Image change detection data
*** Block opens ***

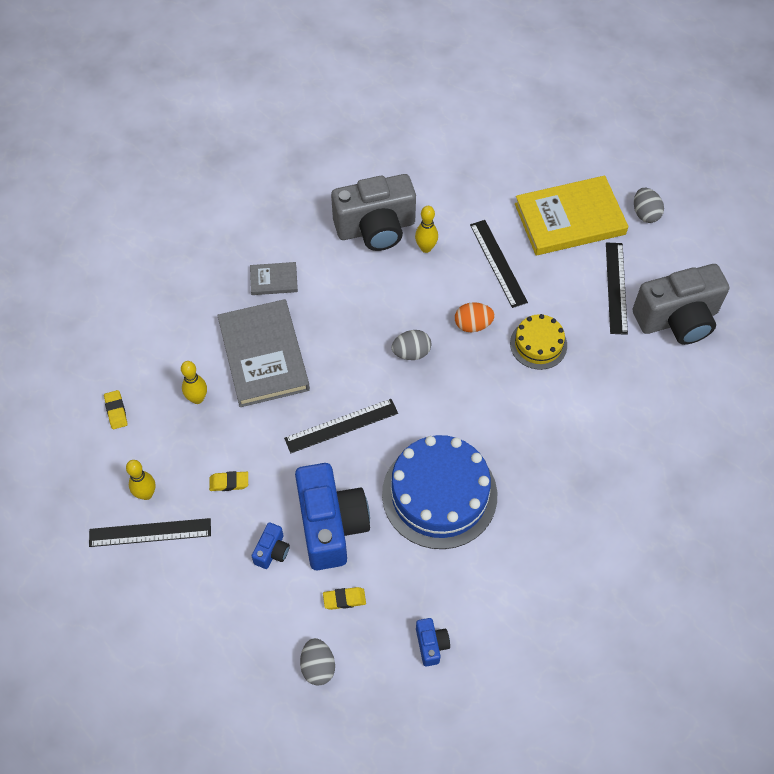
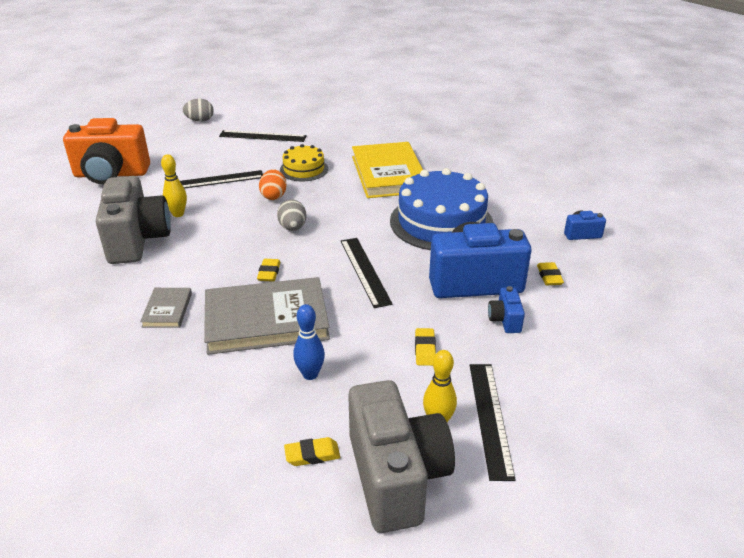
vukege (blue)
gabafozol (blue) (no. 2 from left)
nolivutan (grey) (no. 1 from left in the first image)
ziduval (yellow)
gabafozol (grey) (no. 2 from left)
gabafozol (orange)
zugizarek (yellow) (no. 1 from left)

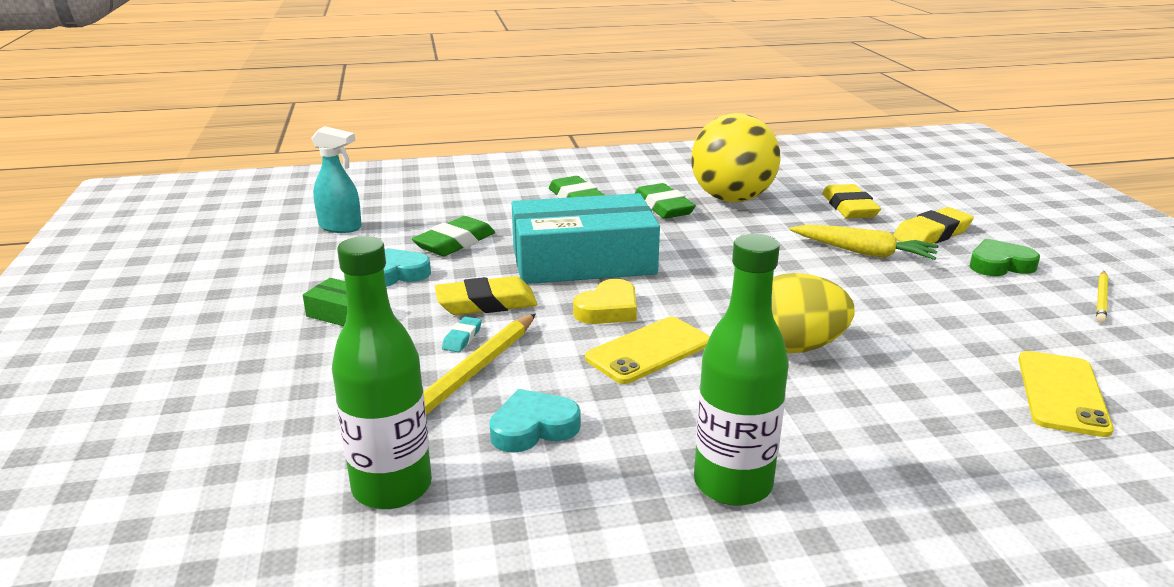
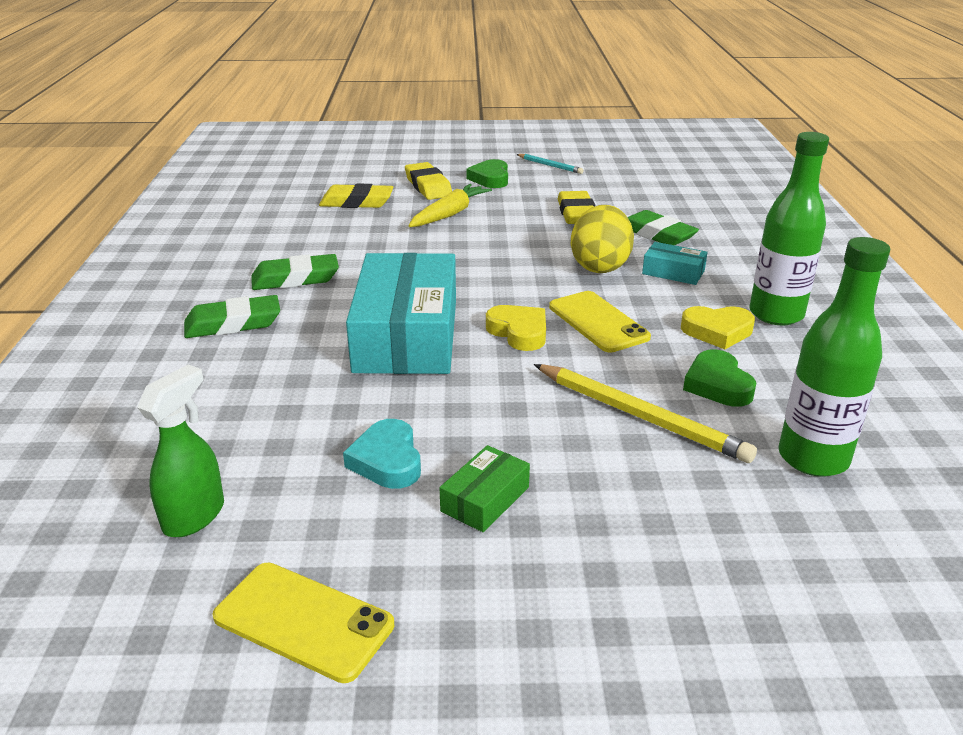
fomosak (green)
zugizarek (green) (no. 3 from left)
zugizarek (yellow) (no. 3 from left)
zugizarek (turquoise)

*** Block closes ***

- WHAT IS REQUIRED -
All lines carrying the word "grey" must be copied from the data above.

- WRITTEN RESPONSE -
nolivutan (grey) (no. 1 from left in the first image)
gabafozol (grey) (no. 2 from left)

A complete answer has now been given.